Requirement
All records that follow are to be copied exactly, with images omitted.

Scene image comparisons
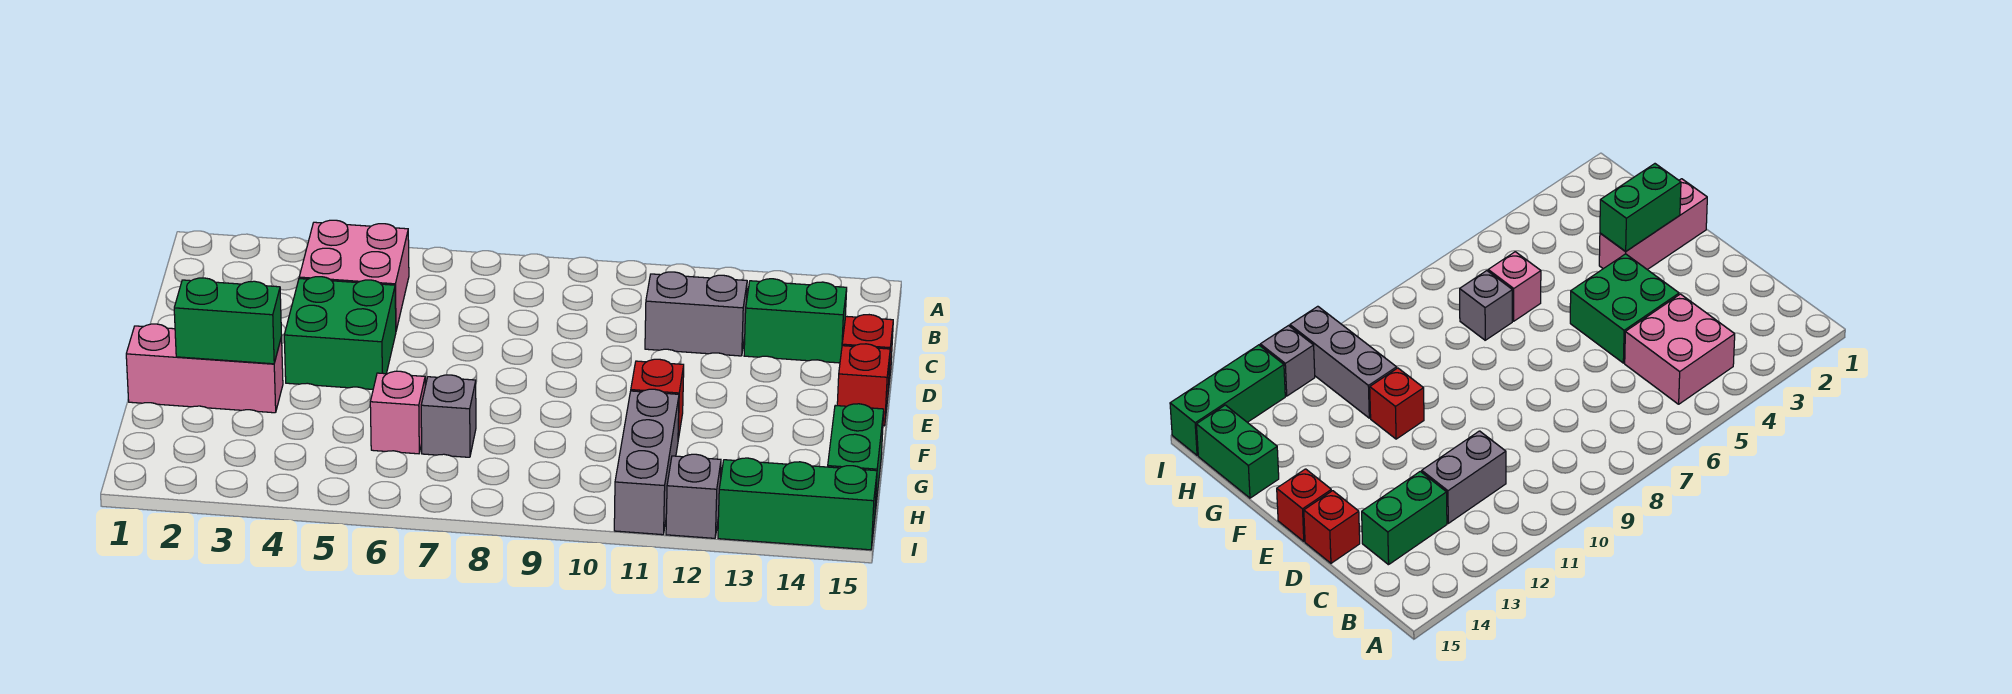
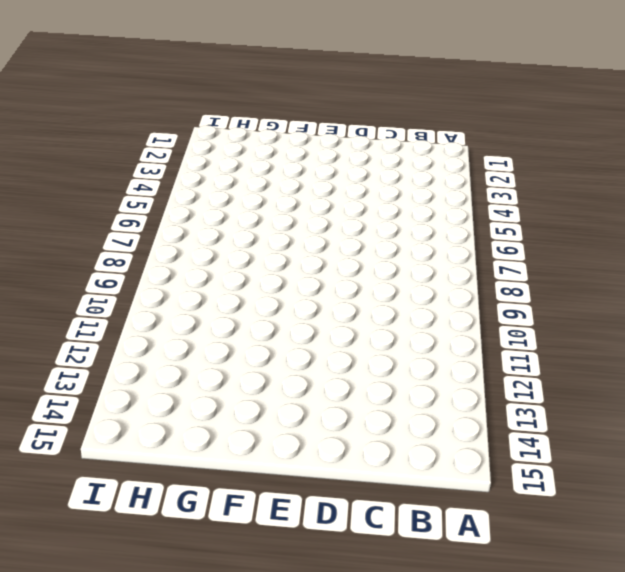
none -> pink brick B4:C5 level 1
none -> grey brick C11:C12 level 1
none -> green brick C13:C14 level 1

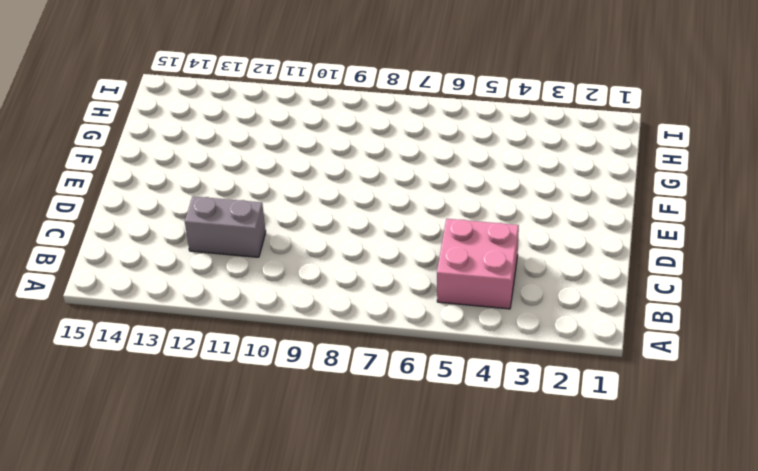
none -> green brick C13:C14 level 1
none -> green brick D4:E5 level 1
none -> red brick D15 level 1

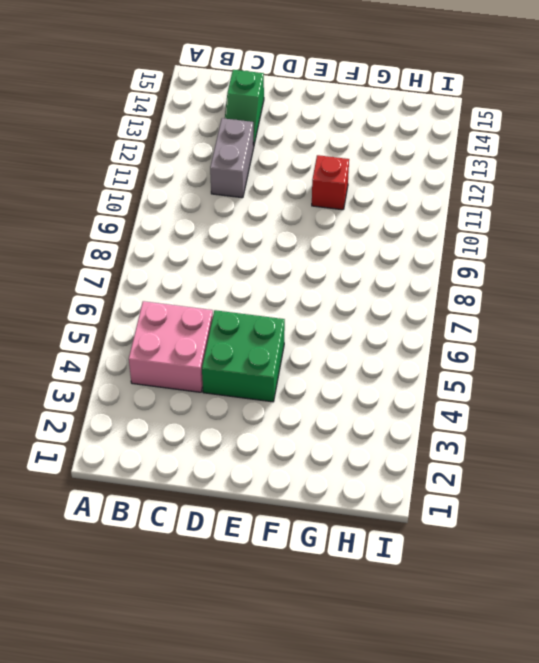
green slope C13:C14 level 1 top 14 -> green brick C13:C14 level 1
none -> red brick D15 level 1
none -> red brick E15 level 1
none -> pink brick F1:F3 level 1

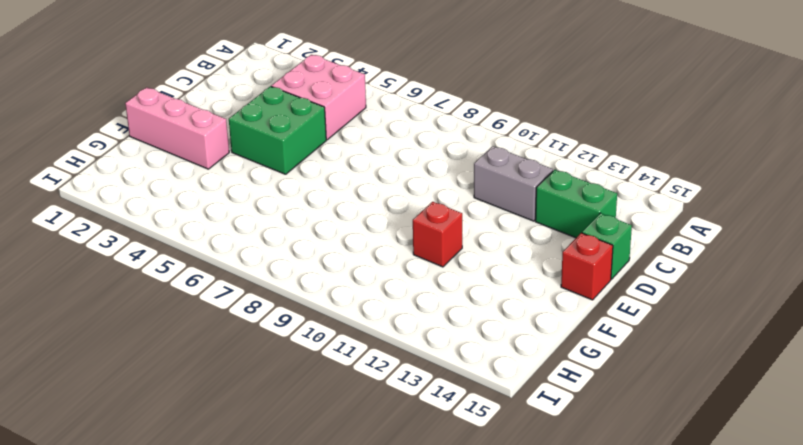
green brick D15 level 1 -> red brick D15 level 1
none -> pink brick G6 level 1
none -> grey brick G7 level 1
none -> grey brick G11:I11 level 1

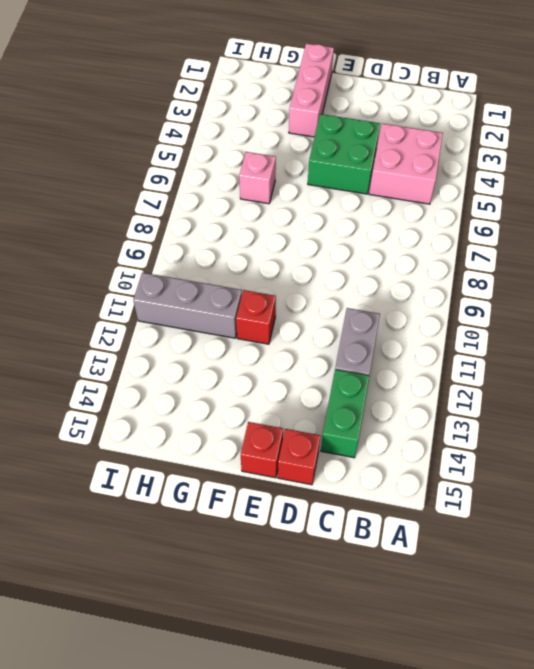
none -> grey brick G7 level 1
none -> green brick G15:H15 level 1
none -> grey brick I12 level 1

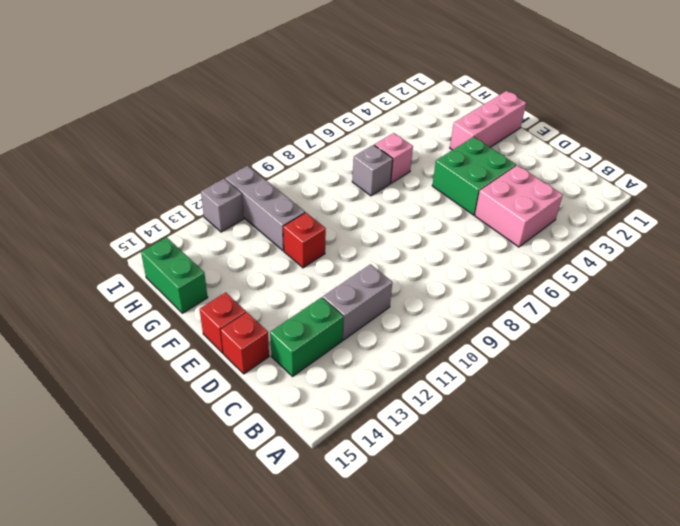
none -> green brick I13:I15 level 1
none -> green brick F2:F3 level 2

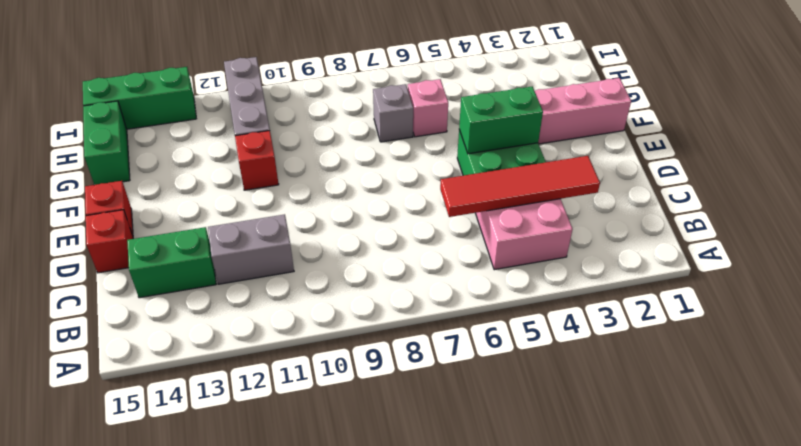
red tile C3:C6 level 2 -> none
green brick E4:E5 level 2 -> green brick F2:F3 level 2
none -> grey brick I12 level 1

Response to the task
none -> pink brick B4:C5 level 1
none -> grey brick C11:C12 level 1
none -> green brick C13:C14 level 1

none -> green brick C13:C14 level 1
none -> green brick D4:E5 level 1
none -> red brick D15 level 1

green slope C13:C14 level 1 top 14 -> green brick C13:C14 level 1
none -> red brick D15 level 1
none -> red brick E15 level 1
none -> pink brick F1:F3 level 1

green brick D15 level 1 -> red brick D15 level 1
none -> pink brick G6 level 1
none -> grey brick G7 level 1
none -> grey brick G11:I11 level 1

none -> grey brick G7 level 1
none -> green brick G15:H15 level 1
none -> grey brick I12 level 1

none -> green brick I13:I15 level 1
none -> green brick F2:F3 level 2

red tile C3:C6 level 2 -> none
green brick E4:E5 level 2 -> green brick F2:F3 level 2
none -> grey brick I12 level 1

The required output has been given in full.